■ **PROBLEM DESCRIPTION**:
Which lines of the entries below include "pink"? List them all.

■ **DATA EXTRACTS**:
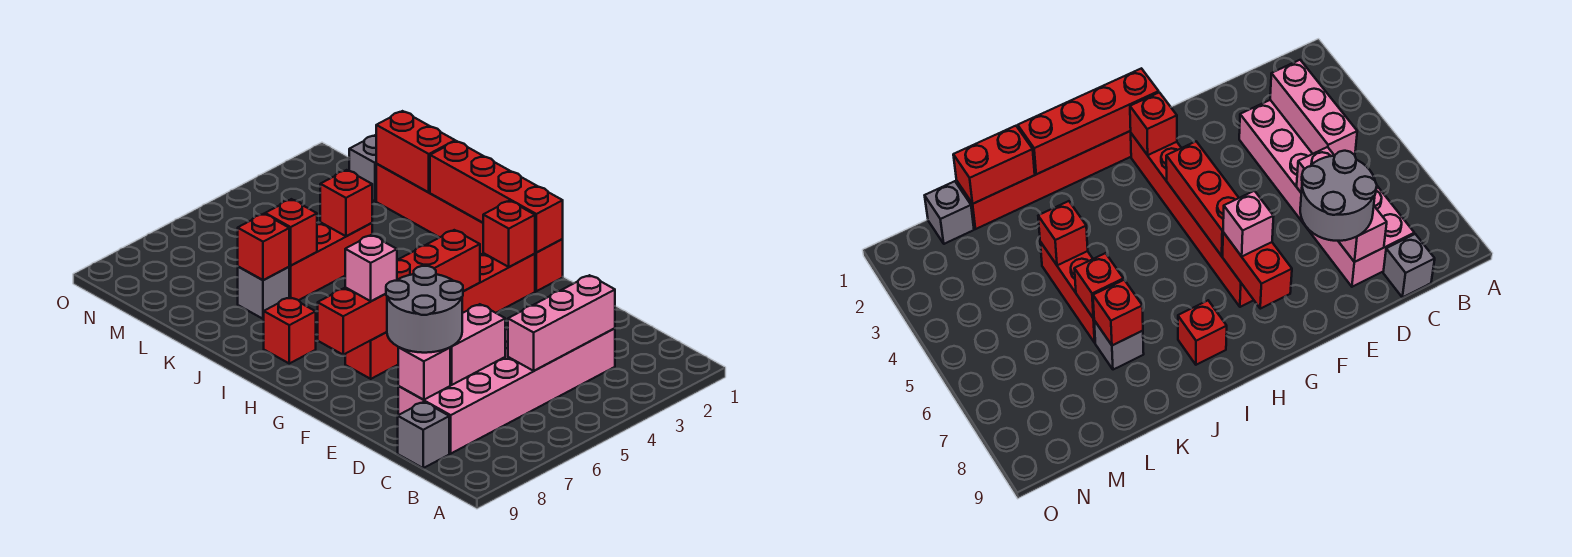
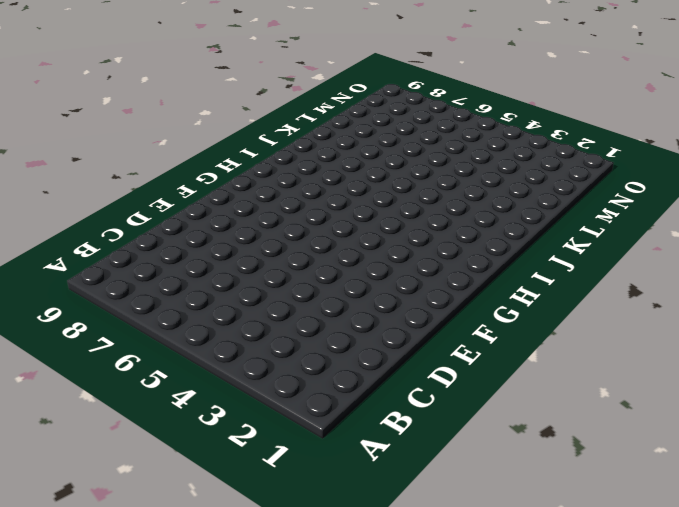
none -> pink brick C3:D8 level 1
none -> grey brick C9 level 1
none -> red brick G1:L1 level 1

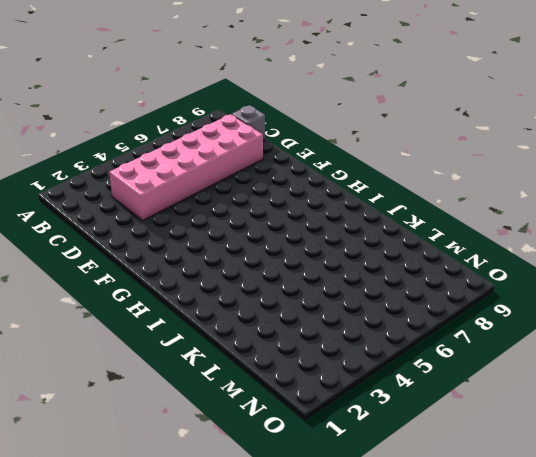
none -> red brick G1:L1 level 1
none -> red brick G2:G7 level 1
none -> red brick I8 level 1

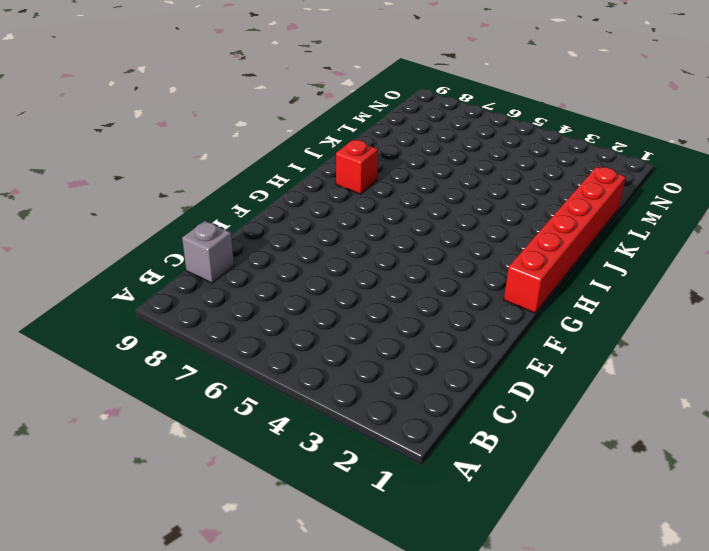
none -> pink brick C3:D8 level 1
none -> red brick G2:G7 level 1
none -> red brick K4:K6 level 1

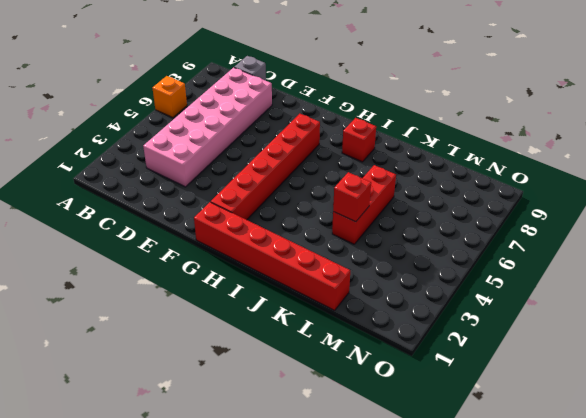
orange brick A6 level 1 -> none
none -> grey brick K7 level 1
none -> grey brick M1 level 1
none -> pink brick C3:C5 level 2

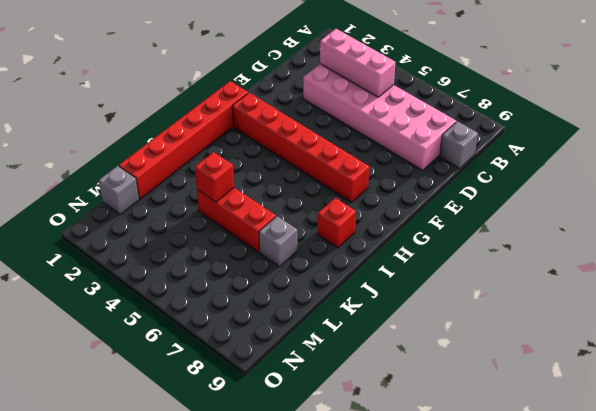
none -> pink brick D6:D7 level 2
none -> pink brick D8 level 2
none -> red brick G1:J1 level 2

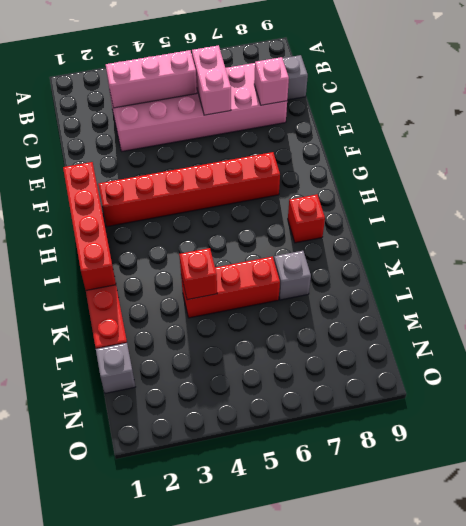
pink brick C6:D6 level 2 -> pink brick D6:D7 level 2
none -> red brick G2 level 2
none -> red brick G4:G6 level 2
none -> red brick G7:G8 level 2

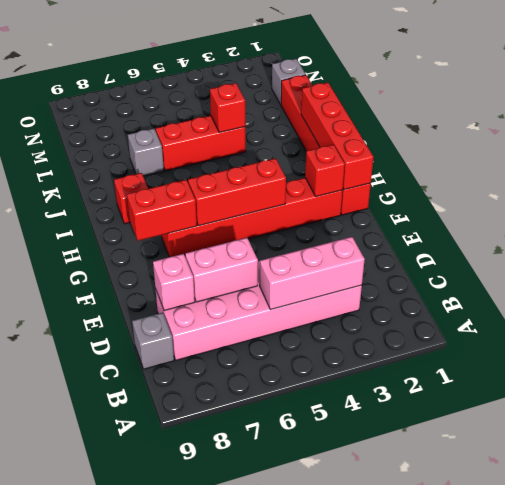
none -> red brick K1:L1 level 2
none -> red brick K6 level 2
none -> red brick K7 level 2

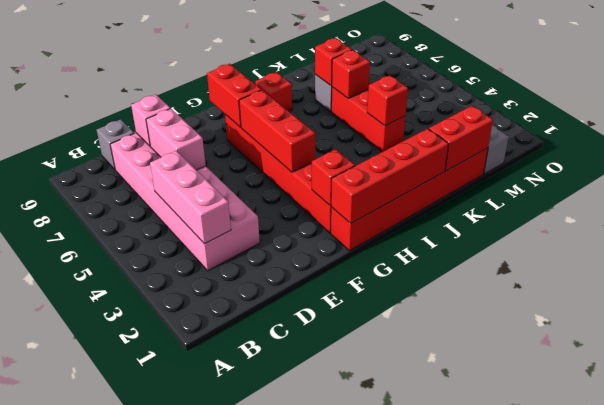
none -> grey round brick D7:E8 level 3
none -> pink brick G7 level 3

■ **RESULT OF THIS EXERCISE**:
none -> pink brick C3:D8 level 1
none -> pink brick C3:D8 level 1
none -> pink brick C3:C5 level 2
none -> pink brick D6:D7 level 2
none -> pink brick D8 level 2
pink brick C6:D6 level 2 -> pink brick D6:D7 level 2
none -> pink brick G7 level 3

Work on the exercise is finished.